SUPPLIED RECORDS:
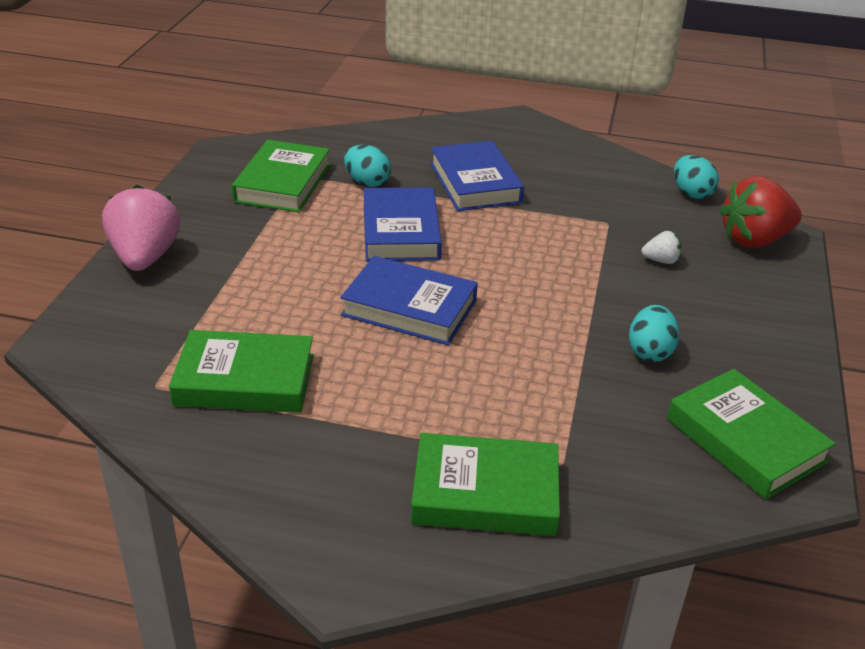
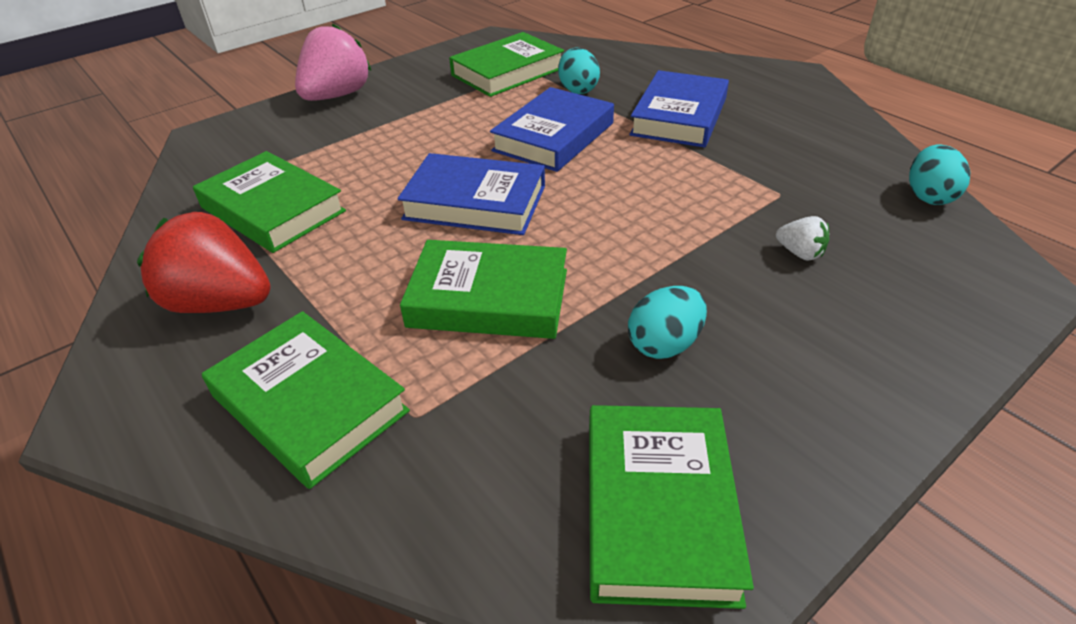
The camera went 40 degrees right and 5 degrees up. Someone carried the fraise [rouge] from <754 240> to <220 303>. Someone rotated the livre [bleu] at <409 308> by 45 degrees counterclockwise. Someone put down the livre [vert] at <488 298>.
---
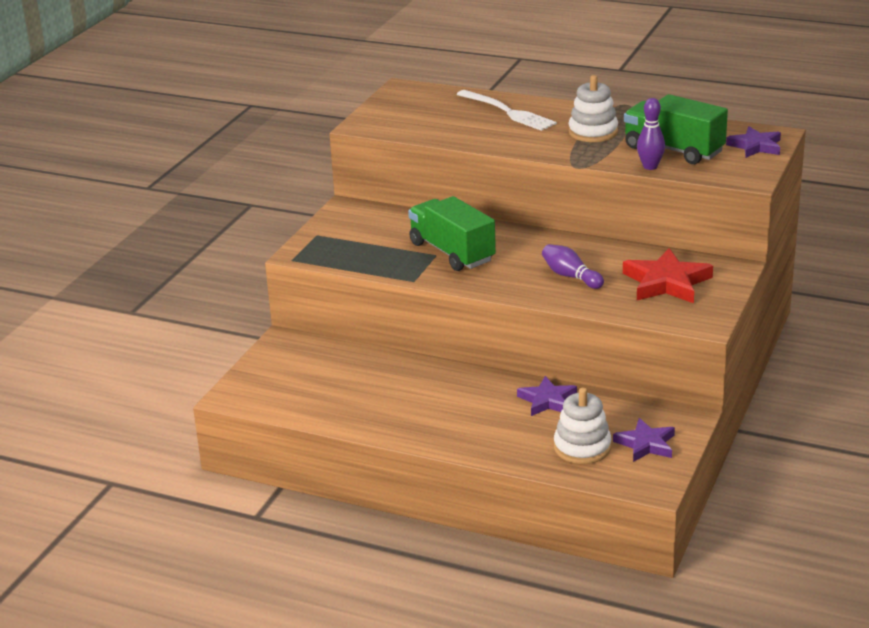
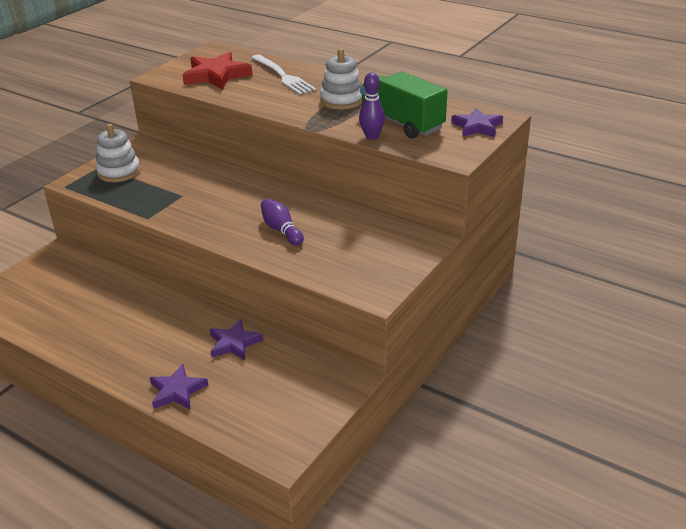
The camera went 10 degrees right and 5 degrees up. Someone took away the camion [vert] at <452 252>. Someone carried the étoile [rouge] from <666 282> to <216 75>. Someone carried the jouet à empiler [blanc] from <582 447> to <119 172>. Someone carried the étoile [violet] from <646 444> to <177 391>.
---
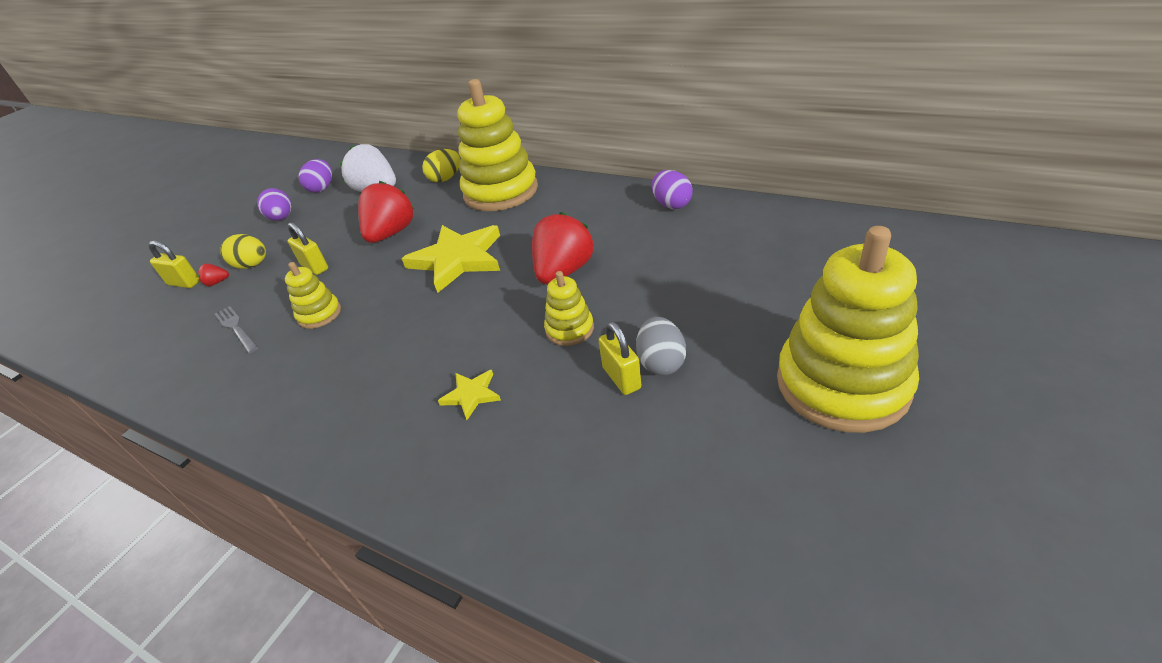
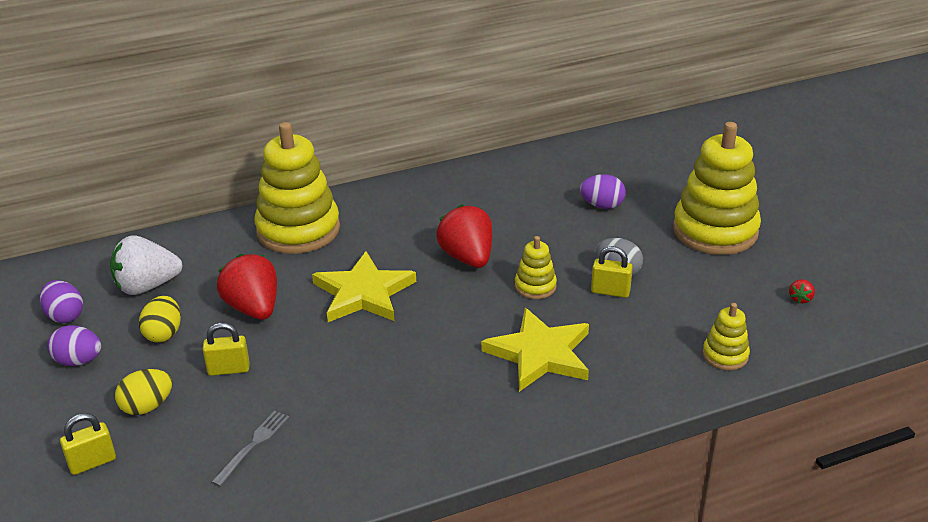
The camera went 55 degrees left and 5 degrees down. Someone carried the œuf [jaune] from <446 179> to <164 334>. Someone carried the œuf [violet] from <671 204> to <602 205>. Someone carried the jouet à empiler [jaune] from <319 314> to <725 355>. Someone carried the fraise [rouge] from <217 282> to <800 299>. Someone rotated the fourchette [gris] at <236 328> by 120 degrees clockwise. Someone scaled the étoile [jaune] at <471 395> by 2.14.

ABOUT THIS TASK: Filter the entries above down to the lines that hold the word "vert", and copy those lines.

SOLUTION TO THE PROBLEM:
The camera went 40 degrees right and 5 degrees up. Someone carried the fraise [rouge] from <754 240> to <220 303>. Someone rotated the livre [bleu] at <409 308> by 45 degrees counterclockwise. Someone put down the livre [vert] at <488 298>.
The camera went 10 degrees right and 5 degrees up. Someone took away the camion [vert] at <452 252>. Someone carried the étoile [rouge] from <666 282> to <216 75>. Someone carried the jouet à empiler [blanc] from <582 447> to <119 172>. Someone carried the étoile [violet] from <646 444> to <177 391>.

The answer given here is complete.